## Data for this exercise
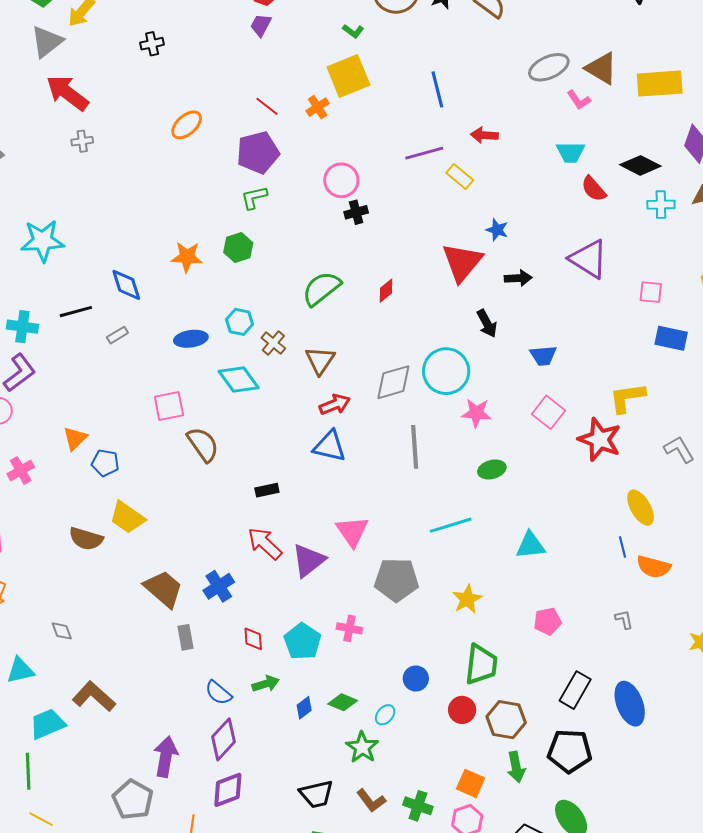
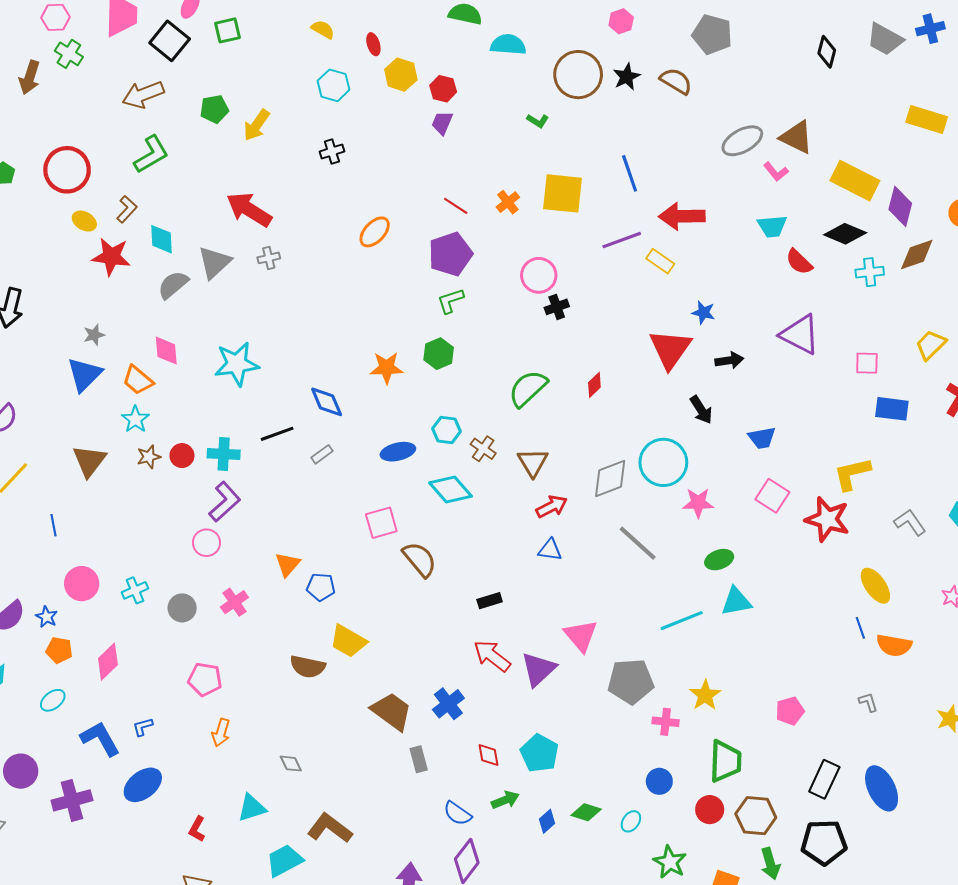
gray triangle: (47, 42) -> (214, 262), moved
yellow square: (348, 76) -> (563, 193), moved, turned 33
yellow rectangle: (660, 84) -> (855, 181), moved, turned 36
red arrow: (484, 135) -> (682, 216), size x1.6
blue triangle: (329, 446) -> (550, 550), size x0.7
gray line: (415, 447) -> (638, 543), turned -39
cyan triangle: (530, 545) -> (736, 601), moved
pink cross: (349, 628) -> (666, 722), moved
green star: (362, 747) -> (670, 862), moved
* * *
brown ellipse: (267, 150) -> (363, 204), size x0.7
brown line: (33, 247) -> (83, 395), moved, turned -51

## Work to complete
Transcribe the records above from the line holding "yellow rectangle: (660, 84)" down to the line holding "green star: (362, 747) -> (670, 862), moved", inclusive, without adding anything.

## Solution for this problem
yellow rectangle: (660, 84) -> (855, 181), moved, turned 36
red arrow: (484, 135) -> (682, 216), size x1.6
blue triangle: (329, 446) -> (550, 550), size x0.7
gray line: (415, 447) -> (638, 543), turned -39
cyan triangle: (530, 545) -> (736, 601), moved
pink cross: (349, 628) -> (666, 722), moved
green star: (362, 747) -> (670, 862), moved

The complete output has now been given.